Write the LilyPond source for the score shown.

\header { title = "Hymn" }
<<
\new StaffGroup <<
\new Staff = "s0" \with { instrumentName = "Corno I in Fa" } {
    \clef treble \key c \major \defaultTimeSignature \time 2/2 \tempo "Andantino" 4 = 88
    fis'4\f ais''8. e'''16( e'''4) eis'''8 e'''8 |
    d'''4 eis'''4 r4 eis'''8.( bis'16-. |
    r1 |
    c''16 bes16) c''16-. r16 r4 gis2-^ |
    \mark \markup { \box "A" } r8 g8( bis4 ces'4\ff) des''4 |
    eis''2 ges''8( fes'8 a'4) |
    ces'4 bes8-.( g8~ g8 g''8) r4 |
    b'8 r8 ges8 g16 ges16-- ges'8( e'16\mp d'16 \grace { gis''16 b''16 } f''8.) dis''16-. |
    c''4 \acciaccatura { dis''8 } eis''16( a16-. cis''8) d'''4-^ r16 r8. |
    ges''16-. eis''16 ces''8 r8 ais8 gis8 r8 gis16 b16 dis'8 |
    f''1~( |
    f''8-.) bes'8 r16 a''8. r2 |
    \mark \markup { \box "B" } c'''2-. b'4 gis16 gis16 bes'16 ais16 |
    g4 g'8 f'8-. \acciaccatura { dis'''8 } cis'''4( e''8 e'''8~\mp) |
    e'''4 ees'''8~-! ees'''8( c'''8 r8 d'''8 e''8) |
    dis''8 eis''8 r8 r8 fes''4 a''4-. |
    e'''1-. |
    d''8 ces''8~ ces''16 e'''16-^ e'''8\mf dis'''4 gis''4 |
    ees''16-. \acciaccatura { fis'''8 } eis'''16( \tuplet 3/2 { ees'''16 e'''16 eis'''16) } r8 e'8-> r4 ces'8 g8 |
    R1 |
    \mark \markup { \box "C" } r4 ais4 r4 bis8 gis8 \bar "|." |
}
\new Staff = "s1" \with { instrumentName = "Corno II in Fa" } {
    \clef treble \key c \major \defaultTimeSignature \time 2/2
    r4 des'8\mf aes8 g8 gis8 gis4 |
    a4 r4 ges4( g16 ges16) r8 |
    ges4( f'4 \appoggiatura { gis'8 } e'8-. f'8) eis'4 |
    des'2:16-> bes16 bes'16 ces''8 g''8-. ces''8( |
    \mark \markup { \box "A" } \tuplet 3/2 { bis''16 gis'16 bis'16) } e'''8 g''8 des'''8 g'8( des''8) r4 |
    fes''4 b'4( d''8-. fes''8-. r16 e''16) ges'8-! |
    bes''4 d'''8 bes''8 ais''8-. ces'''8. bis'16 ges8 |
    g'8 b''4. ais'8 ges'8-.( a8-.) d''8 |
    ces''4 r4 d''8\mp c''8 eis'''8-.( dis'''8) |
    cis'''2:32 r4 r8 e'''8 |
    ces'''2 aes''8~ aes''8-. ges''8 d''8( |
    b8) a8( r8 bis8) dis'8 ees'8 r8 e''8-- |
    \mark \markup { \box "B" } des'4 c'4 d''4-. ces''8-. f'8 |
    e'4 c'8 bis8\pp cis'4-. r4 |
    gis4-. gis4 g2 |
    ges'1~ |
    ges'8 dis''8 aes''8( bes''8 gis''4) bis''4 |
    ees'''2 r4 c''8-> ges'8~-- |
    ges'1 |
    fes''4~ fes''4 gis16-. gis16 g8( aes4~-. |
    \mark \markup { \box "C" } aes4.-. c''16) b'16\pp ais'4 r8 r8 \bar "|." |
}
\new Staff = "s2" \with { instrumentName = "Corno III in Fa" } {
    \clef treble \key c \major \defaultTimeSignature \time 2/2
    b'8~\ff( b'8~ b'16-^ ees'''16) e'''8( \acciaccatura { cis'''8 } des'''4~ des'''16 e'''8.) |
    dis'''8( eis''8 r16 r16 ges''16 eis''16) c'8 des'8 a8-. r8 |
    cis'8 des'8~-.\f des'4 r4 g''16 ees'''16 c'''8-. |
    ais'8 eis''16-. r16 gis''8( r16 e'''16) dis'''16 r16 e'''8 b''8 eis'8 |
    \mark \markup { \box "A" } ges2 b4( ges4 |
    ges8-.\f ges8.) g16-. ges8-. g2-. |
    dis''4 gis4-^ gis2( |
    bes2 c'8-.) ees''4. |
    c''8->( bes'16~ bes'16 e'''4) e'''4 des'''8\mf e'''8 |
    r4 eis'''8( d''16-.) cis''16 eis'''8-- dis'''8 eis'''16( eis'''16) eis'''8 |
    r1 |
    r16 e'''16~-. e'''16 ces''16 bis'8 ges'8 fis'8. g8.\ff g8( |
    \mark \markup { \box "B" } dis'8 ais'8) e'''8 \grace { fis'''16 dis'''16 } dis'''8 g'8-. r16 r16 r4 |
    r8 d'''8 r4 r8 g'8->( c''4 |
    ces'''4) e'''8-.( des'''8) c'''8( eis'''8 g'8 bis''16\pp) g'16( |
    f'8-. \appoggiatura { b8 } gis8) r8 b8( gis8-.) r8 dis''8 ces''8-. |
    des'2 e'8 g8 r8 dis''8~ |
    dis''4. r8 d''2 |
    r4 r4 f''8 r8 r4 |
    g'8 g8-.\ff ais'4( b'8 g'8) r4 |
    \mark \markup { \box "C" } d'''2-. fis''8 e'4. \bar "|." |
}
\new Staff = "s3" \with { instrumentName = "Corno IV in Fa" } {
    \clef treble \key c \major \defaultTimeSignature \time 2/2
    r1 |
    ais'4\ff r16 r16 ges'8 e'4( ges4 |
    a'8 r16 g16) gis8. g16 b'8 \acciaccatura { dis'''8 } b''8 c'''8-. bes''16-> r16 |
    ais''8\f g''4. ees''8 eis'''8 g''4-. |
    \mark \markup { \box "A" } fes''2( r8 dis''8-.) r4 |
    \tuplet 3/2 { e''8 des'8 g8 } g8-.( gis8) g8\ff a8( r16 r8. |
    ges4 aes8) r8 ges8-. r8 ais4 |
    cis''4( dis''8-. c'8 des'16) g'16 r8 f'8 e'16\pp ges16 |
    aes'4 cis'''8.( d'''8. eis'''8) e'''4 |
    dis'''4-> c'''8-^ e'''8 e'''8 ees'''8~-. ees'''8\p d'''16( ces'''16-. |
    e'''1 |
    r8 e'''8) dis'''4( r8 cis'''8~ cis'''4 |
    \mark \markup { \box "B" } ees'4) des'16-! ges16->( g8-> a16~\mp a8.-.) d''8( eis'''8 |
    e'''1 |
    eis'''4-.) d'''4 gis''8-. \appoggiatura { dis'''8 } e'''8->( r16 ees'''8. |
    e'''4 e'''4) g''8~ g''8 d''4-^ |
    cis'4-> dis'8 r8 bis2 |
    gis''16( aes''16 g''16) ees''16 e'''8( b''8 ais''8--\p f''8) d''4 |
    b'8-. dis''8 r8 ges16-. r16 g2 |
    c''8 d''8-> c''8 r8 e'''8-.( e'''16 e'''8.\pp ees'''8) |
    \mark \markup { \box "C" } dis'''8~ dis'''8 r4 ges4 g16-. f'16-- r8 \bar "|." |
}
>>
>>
= = = =
PROBLEM:
Select every line in the rows above that contains the string "Corno", and reproduce each of those lines in full.

THE REPLY:
\new Staff = "s0" \with { instrumentName = "Corno I in Fa" } {
\new Staff = "s1" \with { instrumentName = "Corno II in Fa" } {
\new Staff = "s2" \with { instrumentName = "Corno III in Fa" } {
\new Staff = "s3" \with { instrumentName = "Corno IV in Fa" } {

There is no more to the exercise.